• **What is expected**
Copy out again, unchanged, the listing below from the line that has "camera: 20 degrees left, 10 degrees down" through the line that has "camera: 150 degrees left, 0 degrees up".

§

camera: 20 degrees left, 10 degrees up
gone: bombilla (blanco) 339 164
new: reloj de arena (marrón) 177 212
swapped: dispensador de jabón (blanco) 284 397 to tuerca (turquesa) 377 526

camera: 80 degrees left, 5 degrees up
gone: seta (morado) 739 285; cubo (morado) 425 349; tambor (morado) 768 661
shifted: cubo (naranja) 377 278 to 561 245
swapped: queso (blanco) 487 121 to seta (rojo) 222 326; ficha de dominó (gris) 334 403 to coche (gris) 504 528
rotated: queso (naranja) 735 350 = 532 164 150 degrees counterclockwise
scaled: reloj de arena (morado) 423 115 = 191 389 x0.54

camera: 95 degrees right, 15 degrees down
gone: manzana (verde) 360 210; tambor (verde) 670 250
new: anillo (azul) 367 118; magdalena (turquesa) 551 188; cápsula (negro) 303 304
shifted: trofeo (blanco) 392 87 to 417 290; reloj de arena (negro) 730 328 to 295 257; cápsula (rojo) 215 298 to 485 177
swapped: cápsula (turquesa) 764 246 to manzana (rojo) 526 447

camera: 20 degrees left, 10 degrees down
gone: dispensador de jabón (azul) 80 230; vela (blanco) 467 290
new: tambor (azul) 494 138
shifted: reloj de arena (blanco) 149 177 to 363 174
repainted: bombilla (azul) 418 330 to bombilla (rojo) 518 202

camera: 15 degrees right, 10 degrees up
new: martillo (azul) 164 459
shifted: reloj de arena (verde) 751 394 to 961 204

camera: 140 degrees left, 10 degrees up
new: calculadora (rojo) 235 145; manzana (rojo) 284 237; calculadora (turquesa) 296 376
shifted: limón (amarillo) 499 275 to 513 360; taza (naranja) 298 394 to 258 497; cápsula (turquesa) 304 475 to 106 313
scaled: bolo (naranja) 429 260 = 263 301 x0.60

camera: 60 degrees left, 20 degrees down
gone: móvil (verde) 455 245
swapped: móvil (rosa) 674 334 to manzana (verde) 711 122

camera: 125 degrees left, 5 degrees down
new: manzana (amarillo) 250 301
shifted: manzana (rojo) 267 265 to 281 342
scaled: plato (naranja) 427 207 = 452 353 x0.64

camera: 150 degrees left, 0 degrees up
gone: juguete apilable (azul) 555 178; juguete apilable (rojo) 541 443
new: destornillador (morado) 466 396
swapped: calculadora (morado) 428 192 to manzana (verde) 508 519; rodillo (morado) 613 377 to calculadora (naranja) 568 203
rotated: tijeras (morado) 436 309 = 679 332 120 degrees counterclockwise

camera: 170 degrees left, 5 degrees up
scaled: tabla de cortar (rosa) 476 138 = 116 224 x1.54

§

• **Output below**
camera: 20 degrees left, 10 degrees down
gone: dispensador de jabón (azul) 80 230; vela (blanco) 467 290
new: tambor (azul) 494 138
shifted: reloj de arena (blanco) 149 177 to 363 174
repainted: bombilla (azul) 418 330 to bombilla (rojo) 518 202

camera: 15 degrees right, 10 degrees up
new: martillo (azul) 164 459
shifted: reloj de arena (verde) 751 394 to 961 204

camera: 140 degrees left, 10 degrees up
new: calculadora (rojo) 235 145; manzana (rojo) 284 237; calculadora (turquesa) 296 376
shifted: limón (amarillo) 499 275 to 513 360; taza (naranja) 298 394 to 258 497; cápsula (turquesa) 304 475 to 106 313
scaled: bolo (naranja) 429 260 = 263 301 x0.60

camera: 60 degrees left, 20 degrees down
gone: móvil (verde) 455 245
swapped: móvil (rosa) 674 334 to manzana (verde) 711 122

camera: 125 degrees left, 5 degrees down
new: manzana (amarillo) 250 301
shifted: manzana (rojo) 267 265 to 281 342
scaled: plato (naranja) 427 207 = 452 353 x0.64

camera: 150 degrees left, 0 degrees up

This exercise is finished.